Start at the line with "Q2: PMOS (G N028, D N024, S VS) -> none" in the records below, stop at the line with "R9: 27k (N028, VS) -> 4.7k (N028, VS)", and return every line in that span exactly, the two end lines included.

(Stored data)
__________________________________________________

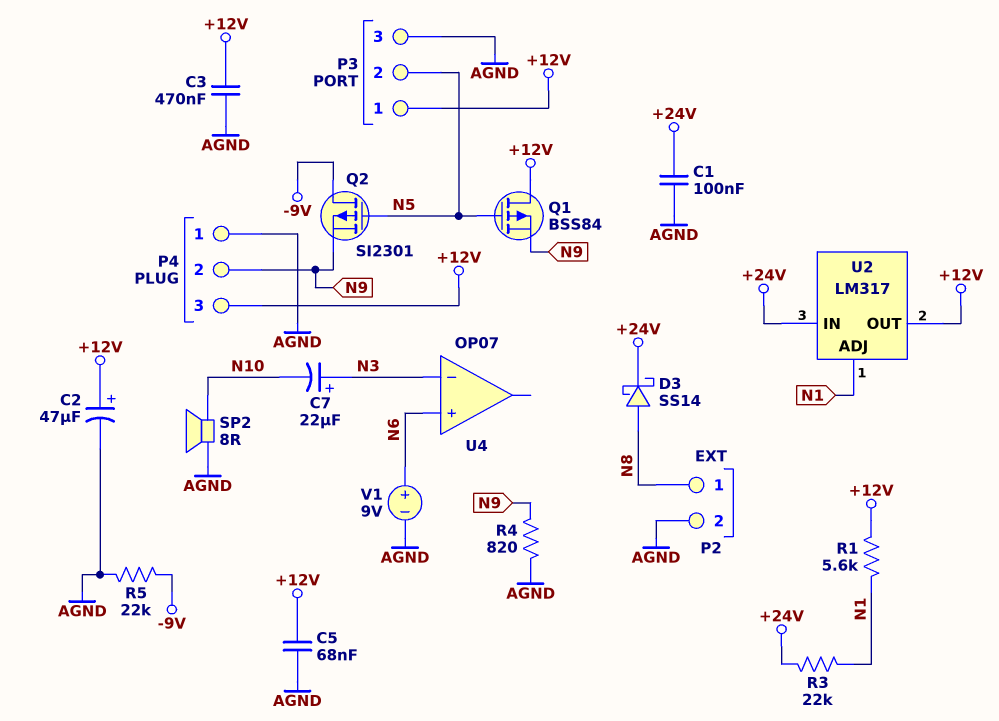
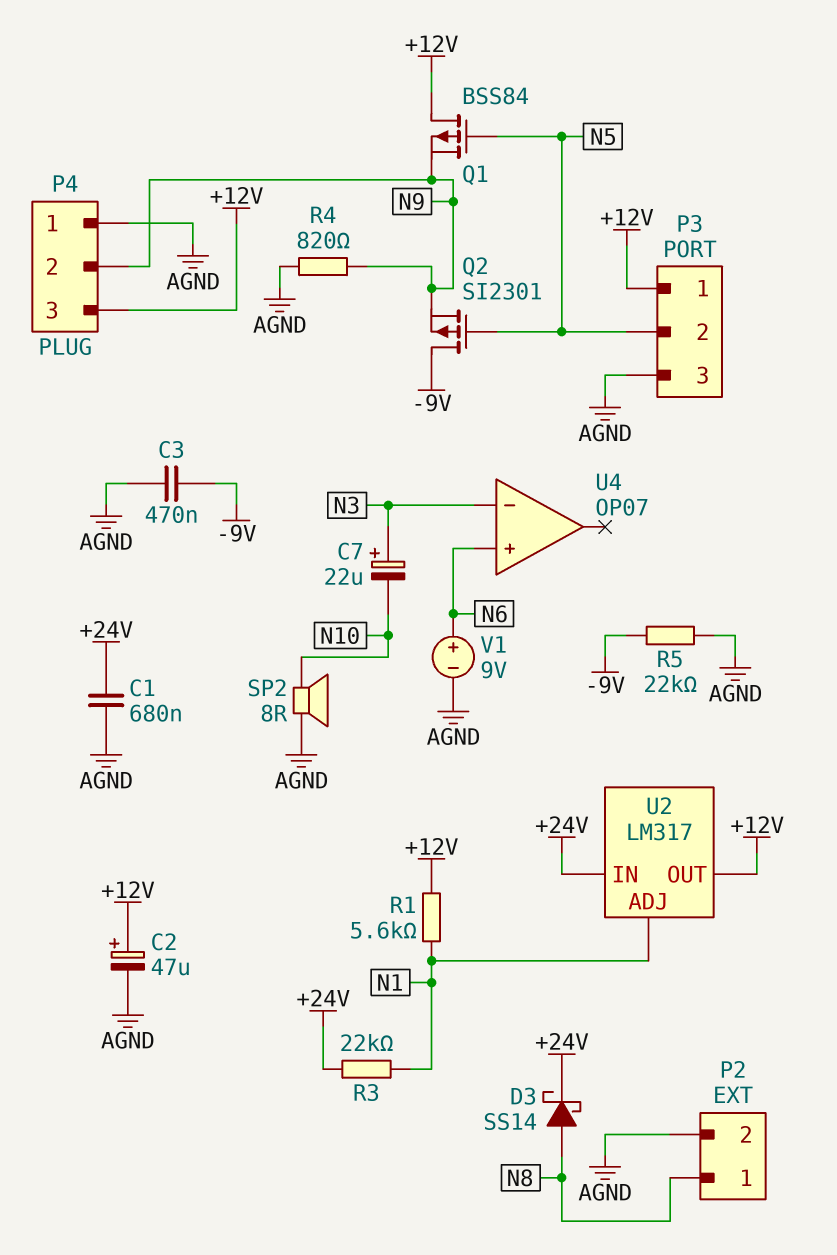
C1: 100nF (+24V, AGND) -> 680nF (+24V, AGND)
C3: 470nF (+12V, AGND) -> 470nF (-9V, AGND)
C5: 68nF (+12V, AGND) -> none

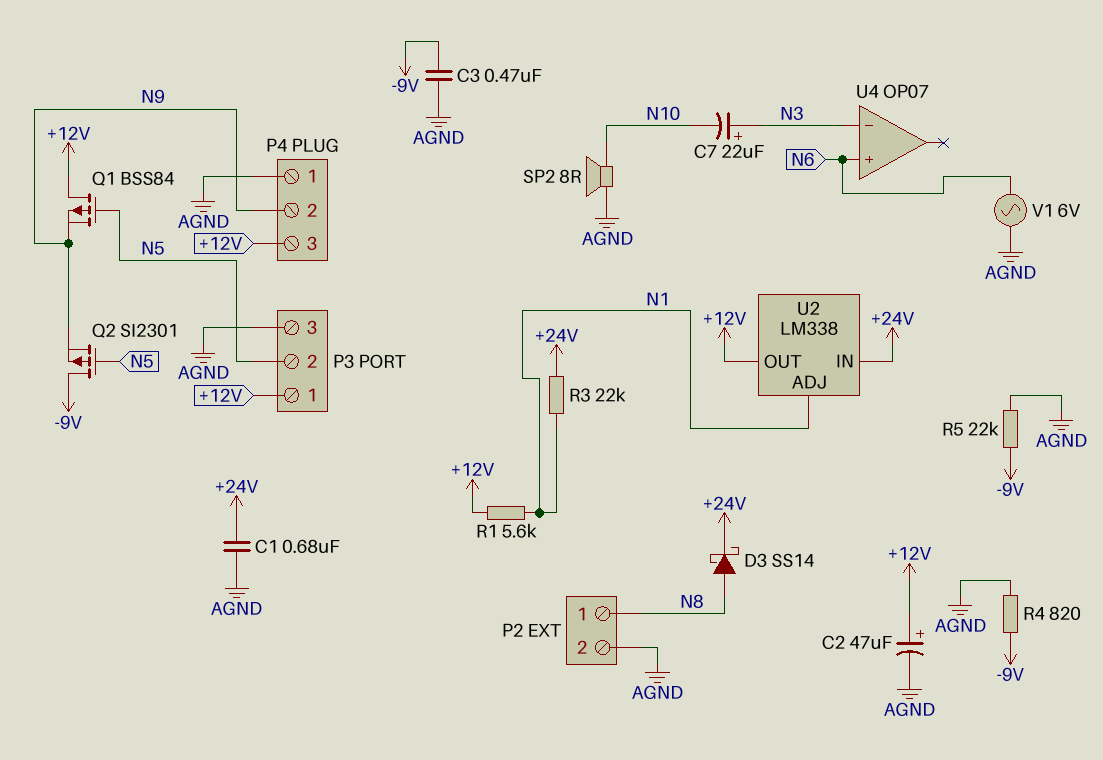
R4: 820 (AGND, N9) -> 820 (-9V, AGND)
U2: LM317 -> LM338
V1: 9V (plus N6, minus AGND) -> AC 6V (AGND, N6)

__________________________________________________

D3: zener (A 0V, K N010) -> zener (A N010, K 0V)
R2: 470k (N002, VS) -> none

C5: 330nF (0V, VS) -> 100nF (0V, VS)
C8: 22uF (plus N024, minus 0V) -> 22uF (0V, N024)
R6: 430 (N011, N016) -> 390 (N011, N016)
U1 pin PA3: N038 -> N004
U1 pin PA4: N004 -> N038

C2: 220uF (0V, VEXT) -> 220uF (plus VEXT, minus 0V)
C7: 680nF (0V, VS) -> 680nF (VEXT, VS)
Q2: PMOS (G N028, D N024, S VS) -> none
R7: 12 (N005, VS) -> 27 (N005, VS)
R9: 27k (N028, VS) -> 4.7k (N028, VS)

__________________________________________________

RESPONSE TO THIS TASK.
Q2: PMOS (G N028, D N024, S VS) -> none
R7: 12 (N005, VS) -> 27 (N005, VS)
R9: 27k (N028, VS) -> 4.7k (N028, VS)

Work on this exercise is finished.